Information section start

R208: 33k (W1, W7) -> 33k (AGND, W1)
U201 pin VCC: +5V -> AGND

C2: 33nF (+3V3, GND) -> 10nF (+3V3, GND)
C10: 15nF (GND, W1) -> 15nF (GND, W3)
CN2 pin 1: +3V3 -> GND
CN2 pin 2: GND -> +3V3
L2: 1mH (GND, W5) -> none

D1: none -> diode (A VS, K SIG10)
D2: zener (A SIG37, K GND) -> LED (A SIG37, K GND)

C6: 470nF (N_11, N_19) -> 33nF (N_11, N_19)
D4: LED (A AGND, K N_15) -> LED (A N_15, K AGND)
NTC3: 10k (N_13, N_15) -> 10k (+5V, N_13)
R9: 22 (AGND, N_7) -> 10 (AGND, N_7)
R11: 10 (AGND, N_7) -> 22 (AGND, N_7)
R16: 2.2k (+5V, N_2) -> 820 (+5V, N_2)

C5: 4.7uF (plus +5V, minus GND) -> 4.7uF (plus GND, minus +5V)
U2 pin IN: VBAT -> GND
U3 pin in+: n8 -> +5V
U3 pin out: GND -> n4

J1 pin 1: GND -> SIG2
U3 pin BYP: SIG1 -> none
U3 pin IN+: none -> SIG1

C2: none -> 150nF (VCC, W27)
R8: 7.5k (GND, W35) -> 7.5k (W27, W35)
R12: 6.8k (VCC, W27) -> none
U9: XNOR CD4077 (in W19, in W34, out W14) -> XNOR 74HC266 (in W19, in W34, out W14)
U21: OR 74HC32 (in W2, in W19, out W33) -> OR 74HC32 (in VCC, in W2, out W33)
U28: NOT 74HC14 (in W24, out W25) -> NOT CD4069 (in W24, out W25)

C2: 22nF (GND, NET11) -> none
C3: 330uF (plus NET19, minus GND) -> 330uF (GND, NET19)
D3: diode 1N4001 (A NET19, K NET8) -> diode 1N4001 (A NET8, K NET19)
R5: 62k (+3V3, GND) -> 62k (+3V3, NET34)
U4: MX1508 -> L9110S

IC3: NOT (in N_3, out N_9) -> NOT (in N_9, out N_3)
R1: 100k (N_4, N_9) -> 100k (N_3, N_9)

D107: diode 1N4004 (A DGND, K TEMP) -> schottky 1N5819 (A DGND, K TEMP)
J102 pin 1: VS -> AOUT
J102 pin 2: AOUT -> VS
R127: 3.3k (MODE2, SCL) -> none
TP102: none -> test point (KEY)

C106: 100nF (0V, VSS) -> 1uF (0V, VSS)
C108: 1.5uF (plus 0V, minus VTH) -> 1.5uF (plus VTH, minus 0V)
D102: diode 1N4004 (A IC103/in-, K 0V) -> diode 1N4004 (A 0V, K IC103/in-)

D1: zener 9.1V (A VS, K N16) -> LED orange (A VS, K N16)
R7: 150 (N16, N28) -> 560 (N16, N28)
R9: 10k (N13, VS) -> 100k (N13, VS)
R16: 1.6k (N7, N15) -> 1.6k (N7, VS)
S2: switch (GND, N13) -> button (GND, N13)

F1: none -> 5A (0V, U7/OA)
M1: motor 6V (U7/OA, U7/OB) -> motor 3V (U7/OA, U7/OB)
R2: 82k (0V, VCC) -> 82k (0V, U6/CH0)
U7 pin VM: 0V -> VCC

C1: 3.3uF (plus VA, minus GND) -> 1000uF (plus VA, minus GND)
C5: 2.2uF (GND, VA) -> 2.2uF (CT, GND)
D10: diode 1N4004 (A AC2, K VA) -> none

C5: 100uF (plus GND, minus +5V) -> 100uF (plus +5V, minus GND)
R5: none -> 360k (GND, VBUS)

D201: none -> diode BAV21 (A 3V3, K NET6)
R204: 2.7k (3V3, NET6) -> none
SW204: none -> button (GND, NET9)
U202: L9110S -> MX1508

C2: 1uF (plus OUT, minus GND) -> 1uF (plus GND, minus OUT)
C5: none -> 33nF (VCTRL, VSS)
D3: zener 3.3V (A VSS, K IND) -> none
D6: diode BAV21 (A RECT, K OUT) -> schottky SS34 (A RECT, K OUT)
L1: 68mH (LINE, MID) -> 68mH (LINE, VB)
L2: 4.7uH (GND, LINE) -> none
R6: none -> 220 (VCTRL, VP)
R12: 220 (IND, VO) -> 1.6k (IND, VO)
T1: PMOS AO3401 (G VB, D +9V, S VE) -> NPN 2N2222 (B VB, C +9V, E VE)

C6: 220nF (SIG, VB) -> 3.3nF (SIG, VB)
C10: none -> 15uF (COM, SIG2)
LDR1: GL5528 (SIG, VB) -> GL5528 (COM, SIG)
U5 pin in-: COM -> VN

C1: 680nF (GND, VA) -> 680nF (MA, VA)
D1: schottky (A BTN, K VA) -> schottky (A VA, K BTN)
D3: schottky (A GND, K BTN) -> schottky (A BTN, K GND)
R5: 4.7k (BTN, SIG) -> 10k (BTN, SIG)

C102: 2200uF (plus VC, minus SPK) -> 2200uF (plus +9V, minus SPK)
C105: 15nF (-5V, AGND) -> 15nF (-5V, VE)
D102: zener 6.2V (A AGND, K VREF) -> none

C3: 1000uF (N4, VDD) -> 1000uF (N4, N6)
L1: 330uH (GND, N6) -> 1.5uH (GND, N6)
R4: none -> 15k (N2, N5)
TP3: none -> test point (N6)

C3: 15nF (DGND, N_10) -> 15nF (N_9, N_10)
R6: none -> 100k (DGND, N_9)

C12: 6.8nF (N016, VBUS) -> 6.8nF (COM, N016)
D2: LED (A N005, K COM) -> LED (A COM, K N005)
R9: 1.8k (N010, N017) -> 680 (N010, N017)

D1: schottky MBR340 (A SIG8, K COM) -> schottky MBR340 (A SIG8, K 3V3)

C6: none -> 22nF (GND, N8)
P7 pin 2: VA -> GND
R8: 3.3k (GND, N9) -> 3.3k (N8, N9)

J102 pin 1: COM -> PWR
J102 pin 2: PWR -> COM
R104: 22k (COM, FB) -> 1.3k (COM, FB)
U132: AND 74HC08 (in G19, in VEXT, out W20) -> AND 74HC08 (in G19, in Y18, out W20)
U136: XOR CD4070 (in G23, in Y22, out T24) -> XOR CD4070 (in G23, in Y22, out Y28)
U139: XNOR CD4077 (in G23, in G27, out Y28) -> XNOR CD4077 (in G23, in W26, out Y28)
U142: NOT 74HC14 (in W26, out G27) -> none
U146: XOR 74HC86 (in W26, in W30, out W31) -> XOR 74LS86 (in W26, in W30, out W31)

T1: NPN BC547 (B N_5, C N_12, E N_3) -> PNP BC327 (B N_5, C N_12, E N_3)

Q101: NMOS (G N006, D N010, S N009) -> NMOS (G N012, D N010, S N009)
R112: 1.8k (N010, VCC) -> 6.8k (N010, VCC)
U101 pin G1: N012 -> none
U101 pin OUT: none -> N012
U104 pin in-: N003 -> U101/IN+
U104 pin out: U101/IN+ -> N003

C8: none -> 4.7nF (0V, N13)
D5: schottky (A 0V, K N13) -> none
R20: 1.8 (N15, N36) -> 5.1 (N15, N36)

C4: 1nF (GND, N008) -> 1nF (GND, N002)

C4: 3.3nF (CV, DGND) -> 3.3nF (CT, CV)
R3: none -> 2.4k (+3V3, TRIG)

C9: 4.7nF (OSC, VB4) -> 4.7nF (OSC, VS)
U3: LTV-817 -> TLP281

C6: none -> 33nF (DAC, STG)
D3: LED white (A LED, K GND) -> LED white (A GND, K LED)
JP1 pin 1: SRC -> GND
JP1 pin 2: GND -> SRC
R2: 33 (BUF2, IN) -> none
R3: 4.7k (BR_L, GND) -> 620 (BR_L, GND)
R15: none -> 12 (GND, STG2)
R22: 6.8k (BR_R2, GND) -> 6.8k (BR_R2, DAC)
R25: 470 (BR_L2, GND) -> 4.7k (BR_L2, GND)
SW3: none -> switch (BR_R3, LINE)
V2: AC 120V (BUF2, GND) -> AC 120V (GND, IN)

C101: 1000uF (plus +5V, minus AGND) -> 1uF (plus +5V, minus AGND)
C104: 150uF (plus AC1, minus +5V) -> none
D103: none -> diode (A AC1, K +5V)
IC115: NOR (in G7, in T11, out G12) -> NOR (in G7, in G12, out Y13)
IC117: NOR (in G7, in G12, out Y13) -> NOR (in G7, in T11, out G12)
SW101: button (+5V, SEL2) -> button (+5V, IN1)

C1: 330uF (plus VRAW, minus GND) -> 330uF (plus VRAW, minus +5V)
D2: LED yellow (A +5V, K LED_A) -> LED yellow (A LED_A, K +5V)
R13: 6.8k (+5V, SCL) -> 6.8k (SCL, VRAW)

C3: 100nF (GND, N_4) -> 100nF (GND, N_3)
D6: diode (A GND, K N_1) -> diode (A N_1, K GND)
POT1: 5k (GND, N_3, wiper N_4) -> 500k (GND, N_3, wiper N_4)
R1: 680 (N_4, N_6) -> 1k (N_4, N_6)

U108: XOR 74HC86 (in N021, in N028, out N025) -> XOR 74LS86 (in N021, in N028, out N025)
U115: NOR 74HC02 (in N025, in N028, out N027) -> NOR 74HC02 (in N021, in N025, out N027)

Information section end

● **What the task requires**: The required answer is the run of lines above, starting at the line with "C2: none -> 150nF (VCC, W27)" and ending at the line with "M1: motor 6V", reproduced exactly with both ends.

● **Exercise response**:
C2: none -> 150nF (VCC, W27)
R8: 7.5k (GND, W35) -> 7.5k (W27, W35)
R12: 6.8k (VCC, W27) -> none
U9: XNOR CD4077 (in W19, in W34, out W14) -> XNOR 74HC266 (in W19, in W34, out W14)
U21: OR 74HC32 (in W2, in W19, out W33) -> OR 74HC32 (in VCC, in W2, out W33)
U28: NOT 74HC14 (in W24, out W25) -> NOT CD4069 (in W24, out W25)

C2: 22nF (GND, NET11) -> none
C3: 330uF (plus NET19, minus GND) -> 330uF (GND, NET19)
D3: diode 1N4001 (A NET19, K NET8) -> diode 1N4001 (A NET8, K NET19)
R5: 62k (+3V3, GND) -> 62k (+3V3, NET34)
U4: MX1508 -> L9110S

IC3: NOT (in N_3, out N_9) -> NOT (in N_9, out N_3)
R1: 100k (N_4, N_9) -> 100k (N_3, N_9)

D107: diode 1N4004 (A DGND, K TEMP) -> schottky 1N5819 (A DGND, K TEMP)
J102 pin 1: VS -> AOUT
J102 pin 2: AOUT -> VS
R127: 3.3k (MODE2, SCL) -> none
TP102: none -> test point (KEY)

C106: 100nF (0V, VSS) -> 1uF (0V, VSS)
C108: 1.5uF (plus 0V, minus VTH) -> 1.5uF (plus VTH, minus 0V)
D102: diode 1N4004 (A IC103/in-, K 0V) -> diode 1N4004 (A 0V, K IC103/in-)

D1: zener 9.1V (A VS, K N16) -> LED orange (A VS, K N16)
R7: 150 (N16, N28) -> 560 (N16, N28)
R9: 10k (N13, VS) -> 100k (N13, VS)
R16: 1.6k (N7, N15) -> 1.6k (N7, VS)
S2: switch (GND, N13) -> button (GND, N13)

F1: none -> 5A (0V, U7/OA)
M1: motor 6V (U7/OA, U7/OB) -> motor 3V (U7/OA, U7/OB)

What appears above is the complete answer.